START Record excerpts
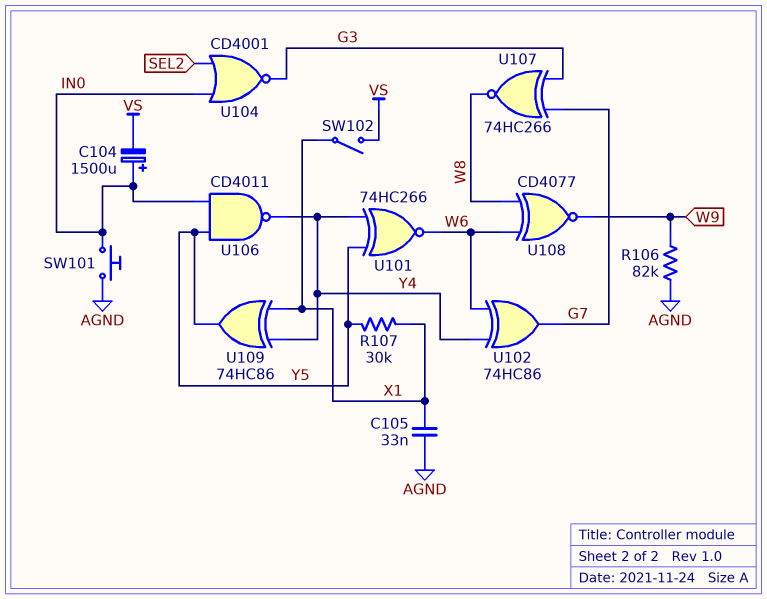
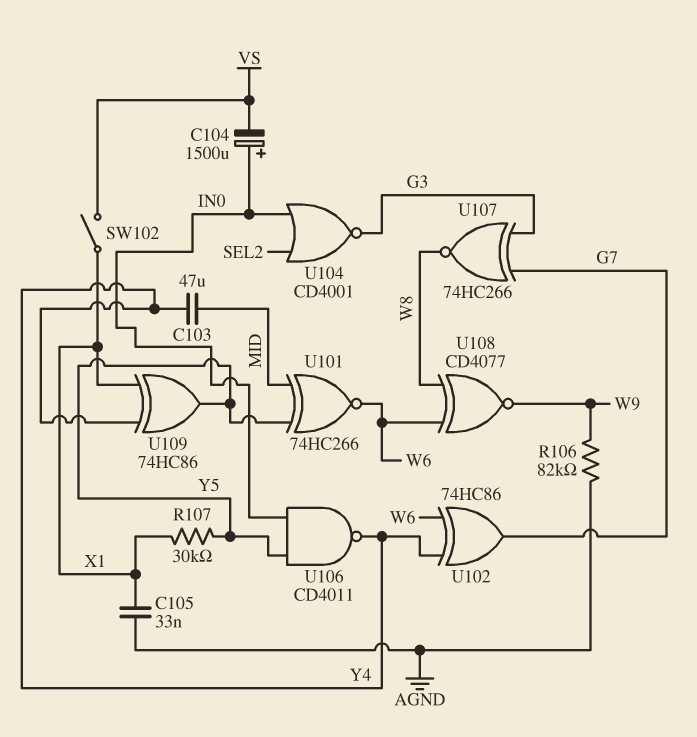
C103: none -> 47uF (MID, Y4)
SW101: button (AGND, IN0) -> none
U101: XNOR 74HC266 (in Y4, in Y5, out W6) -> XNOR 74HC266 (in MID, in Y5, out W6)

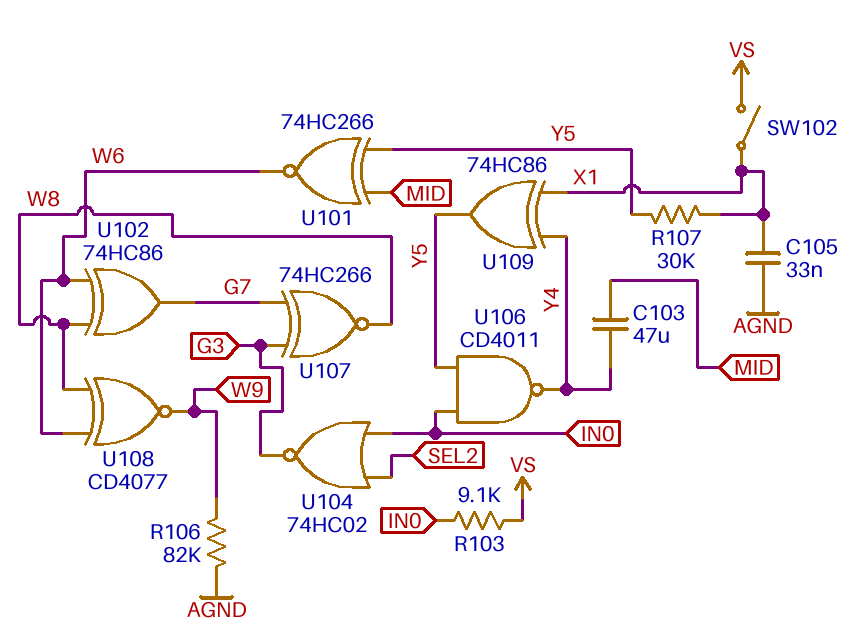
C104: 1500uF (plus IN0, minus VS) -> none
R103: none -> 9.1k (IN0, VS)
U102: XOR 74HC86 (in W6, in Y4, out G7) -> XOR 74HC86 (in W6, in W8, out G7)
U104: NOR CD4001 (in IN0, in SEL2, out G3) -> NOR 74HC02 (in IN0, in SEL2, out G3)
END Record excerpts
§ Action item
Please return each line of the listing exactly as written, excluding the images.

§ Reply
C103: none -> 47uF (MID, Y4)
SW101: button (AGND, IN0) -> none
U101: XNOR 74HC266 (in Y4, in Y5, out W6) -> XNOR 74HC266 (in MID, in Y5, out W6)

C104: 1500uF (plus IN0, minus VS) -> none
R103: none -> 9.1k (IN0, VS)
U102: XOR 74HC86 (in W6, in Y4, out G7) -> XOR 74HC86 (in W6, in W8, out G7)
U104: NOR CD4001 (in IN0, in SEL2, out G3) -> NOR 74HC02 (in IN0, in SEL2, out G3)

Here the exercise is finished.